*** Opening of Data extract ***

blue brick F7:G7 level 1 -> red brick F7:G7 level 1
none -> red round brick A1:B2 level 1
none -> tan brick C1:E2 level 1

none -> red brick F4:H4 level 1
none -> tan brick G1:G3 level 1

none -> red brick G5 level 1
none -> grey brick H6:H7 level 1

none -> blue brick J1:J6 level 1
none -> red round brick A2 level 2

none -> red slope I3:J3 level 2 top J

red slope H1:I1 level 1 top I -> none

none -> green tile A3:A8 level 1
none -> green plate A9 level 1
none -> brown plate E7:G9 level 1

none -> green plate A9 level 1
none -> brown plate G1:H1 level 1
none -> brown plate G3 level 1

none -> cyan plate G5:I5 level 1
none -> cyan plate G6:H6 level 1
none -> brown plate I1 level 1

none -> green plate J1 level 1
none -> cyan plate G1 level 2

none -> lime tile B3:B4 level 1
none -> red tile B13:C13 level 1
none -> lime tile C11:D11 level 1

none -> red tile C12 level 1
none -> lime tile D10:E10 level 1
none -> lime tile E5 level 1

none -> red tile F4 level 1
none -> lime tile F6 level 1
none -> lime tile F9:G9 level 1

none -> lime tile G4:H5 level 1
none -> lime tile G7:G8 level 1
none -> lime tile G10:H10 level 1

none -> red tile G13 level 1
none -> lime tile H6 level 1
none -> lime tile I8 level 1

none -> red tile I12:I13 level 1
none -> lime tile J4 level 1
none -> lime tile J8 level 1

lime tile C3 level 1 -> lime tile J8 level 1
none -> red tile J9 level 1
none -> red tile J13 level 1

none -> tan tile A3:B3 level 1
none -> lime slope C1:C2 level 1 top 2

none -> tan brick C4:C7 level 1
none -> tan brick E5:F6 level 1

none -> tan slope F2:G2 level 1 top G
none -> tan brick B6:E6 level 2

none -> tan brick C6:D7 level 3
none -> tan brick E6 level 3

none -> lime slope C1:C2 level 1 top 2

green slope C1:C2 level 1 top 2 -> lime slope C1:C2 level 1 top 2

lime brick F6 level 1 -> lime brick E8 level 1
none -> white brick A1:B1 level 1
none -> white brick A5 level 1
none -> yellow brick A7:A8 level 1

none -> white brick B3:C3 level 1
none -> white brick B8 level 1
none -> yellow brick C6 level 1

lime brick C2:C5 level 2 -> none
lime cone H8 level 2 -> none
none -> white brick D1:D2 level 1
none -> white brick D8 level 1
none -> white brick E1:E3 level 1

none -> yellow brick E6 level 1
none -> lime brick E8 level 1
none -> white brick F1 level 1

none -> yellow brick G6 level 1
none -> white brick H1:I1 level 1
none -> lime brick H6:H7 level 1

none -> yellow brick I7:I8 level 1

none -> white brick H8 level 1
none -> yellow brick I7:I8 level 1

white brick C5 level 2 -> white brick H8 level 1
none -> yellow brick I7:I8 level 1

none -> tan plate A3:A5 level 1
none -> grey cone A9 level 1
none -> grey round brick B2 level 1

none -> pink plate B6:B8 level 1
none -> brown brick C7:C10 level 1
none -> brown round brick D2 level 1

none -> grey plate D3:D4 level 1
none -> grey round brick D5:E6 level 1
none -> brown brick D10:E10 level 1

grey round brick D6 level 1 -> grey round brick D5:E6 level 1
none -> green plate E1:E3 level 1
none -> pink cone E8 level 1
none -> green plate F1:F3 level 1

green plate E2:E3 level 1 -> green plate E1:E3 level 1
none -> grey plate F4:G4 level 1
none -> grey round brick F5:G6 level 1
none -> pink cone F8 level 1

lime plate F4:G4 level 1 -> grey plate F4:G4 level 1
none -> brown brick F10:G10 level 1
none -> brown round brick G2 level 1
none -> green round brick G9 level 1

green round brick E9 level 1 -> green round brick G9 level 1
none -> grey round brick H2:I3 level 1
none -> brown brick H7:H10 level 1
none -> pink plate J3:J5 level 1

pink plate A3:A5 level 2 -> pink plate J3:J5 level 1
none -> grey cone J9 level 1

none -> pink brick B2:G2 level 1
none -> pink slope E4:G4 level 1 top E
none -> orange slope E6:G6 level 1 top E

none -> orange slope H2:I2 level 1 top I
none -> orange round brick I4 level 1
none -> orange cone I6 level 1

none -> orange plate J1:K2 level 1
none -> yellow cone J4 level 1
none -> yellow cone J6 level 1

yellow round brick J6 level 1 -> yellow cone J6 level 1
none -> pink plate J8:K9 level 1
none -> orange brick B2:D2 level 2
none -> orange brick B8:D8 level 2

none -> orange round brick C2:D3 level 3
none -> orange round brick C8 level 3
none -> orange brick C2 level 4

*** Close of Data extract ***

▶ _Exercise instructions_: Only the lines that hold the word "cone" are wanted; each should be pulled from the records.

▶ _Expected answer_:
lime cone H8 level 2 -> none
none -> grey cone A9 level 1
none -> pink cone E8 level 1
none -> pink cone F8 level 1
none -> grey cone J9 level 1
none -> orange cone I6 level 1
none -> yellow cone J4 level 1
none -> yellow cone J6 level 1
yellow round brick J6 level 1 -> yellow cone J6 level 1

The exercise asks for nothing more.